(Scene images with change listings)

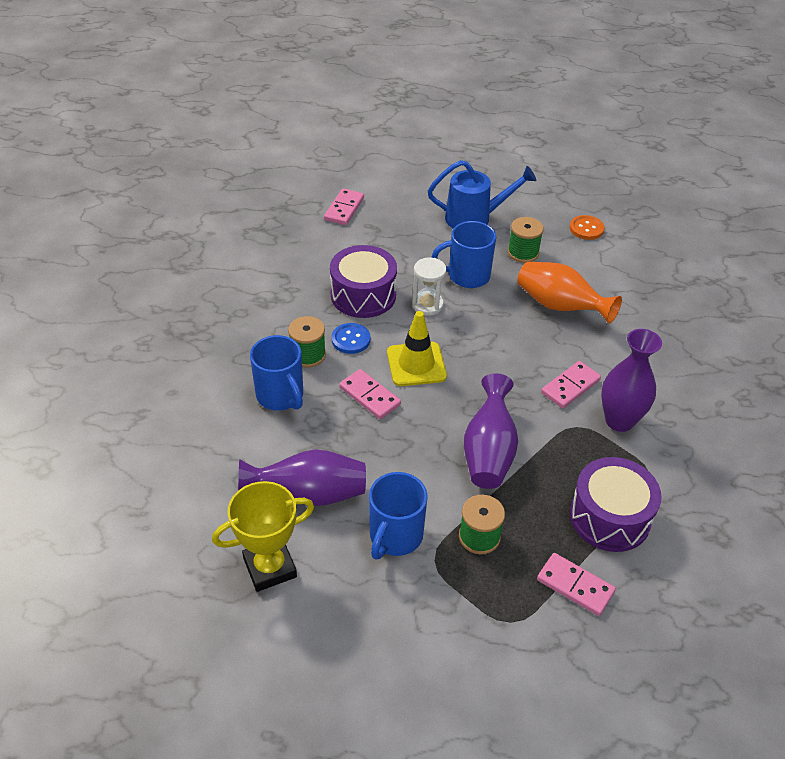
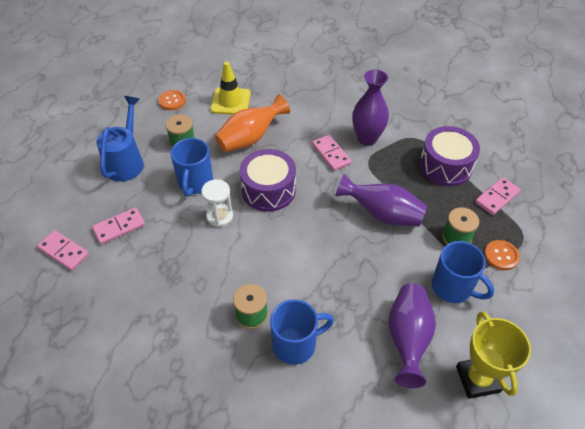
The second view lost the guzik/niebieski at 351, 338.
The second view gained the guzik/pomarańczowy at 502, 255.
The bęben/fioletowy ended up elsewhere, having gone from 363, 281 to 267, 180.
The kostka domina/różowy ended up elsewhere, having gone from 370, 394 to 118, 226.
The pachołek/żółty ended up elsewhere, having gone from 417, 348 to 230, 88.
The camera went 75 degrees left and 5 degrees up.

Task brief ▸ Every entry should come back exactly as written, only without images.

Exercise response ▸
The second view lost the guzik/niebieski at 351, 338.
The second view gained the guzik/pomarańczowy at 502, 255.
The bęben/fioletowy ended up elsewhere, having gone from 363, 281 to 267, 180.
The kostka domina/różowy ended up elsewhere, having gone from 370, 394 to 118, 226.
The pachołek/żółty ended up elsewhere, having gone from 417, 348 to 230, 88.
The camera went 75 degrees left and 5 degrees up.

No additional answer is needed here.